[Start of section]

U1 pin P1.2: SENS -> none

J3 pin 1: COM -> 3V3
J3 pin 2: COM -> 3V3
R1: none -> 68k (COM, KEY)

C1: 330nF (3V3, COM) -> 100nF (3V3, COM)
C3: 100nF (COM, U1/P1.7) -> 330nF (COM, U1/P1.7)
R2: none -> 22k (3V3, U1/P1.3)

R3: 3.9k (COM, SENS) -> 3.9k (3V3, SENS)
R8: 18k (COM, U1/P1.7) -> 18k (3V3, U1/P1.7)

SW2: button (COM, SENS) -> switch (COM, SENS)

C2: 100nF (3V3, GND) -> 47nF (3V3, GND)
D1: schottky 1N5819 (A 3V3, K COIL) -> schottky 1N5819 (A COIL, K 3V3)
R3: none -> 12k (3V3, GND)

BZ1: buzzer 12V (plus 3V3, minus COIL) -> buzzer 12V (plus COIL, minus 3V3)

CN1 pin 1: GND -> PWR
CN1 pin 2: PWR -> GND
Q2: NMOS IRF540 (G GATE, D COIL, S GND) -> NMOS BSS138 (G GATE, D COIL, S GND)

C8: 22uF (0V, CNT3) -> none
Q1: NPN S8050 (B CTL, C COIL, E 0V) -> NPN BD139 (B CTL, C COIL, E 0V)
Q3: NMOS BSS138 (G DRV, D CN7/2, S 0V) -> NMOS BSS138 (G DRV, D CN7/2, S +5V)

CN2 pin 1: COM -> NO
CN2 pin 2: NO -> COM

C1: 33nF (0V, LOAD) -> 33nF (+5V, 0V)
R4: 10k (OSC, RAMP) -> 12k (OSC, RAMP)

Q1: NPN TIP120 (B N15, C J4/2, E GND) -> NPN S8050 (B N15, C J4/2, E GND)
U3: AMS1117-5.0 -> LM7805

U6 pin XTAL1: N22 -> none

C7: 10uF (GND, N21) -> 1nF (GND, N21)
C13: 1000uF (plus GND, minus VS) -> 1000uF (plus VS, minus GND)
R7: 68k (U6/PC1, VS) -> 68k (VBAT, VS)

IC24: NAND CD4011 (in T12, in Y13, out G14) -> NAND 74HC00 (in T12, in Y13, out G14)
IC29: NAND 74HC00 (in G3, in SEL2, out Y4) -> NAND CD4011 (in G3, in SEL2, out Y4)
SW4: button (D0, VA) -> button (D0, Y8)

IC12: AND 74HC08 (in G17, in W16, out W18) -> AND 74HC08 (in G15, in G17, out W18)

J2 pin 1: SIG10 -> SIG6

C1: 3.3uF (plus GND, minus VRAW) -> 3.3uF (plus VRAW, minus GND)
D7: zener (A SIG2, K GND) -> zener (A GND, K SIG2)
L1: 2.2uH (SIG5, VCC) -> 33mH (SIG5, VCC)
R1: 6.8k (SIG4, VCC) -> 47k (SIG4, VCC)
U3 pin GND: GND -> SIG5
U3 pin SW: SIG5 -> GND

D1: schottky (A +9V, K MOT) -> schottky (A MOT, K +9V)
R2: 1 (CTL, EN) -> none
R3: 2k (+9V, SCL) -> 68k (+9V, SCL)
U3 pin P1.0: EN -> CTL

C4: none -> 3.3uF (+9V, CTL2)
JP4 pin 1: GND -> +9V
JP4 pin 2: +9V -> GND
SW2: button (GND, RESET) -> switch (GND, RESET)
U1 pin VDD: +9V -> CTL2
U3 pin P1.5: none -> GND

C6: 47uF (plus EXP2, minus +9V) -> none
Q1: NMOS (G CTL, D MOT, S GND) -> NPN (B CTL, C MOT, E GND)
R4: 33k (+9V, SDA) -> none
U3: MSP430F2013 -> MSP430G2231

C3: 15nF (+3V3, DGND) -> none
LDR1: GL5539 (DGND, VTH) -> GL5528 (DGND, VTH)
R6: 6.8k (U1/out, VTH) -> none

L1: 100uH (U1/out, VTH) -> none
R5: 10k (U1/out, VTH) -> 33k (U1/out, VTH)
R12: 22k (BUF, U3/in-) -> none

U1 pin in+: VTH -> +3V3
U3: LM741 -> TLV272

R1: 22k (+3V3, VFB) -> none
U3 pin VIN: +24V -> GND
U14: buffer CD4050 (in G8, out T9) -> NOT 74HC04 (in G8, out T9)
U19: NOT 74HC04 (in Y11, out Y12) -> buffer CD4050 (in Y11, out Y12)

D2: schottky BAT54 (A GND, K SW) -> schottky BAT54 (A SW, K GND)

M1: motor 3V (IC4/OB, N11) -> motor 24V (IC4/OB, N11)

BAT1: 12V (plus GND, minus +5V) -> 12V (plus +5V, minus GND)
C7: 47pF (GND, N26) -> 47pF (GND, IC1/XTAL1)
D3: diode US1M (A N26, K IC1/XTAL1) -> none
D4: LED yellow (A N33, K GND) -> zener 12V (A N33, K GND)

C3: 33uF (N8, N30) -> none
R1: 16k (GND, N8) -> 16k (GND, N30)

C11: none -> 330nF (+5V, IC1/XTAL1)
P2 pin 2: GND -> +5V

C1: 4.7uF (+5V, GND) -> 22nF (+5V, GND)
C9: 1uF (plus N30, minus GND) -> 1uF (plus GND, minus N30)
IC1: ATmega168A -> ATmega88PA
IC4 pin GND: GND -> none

[End of section]

* **Problem to solve**
The expected output is every line of the records in which the string "buffer" appears.

* **Written answer**
U14: buffer CD4050 (in G8, out T9) -> NOT 74HC04 (in G8, out T9)
U19: NOT 74HC04 (in Y11, out Y12) -> buffer CD4050 (in Y11, out Y12)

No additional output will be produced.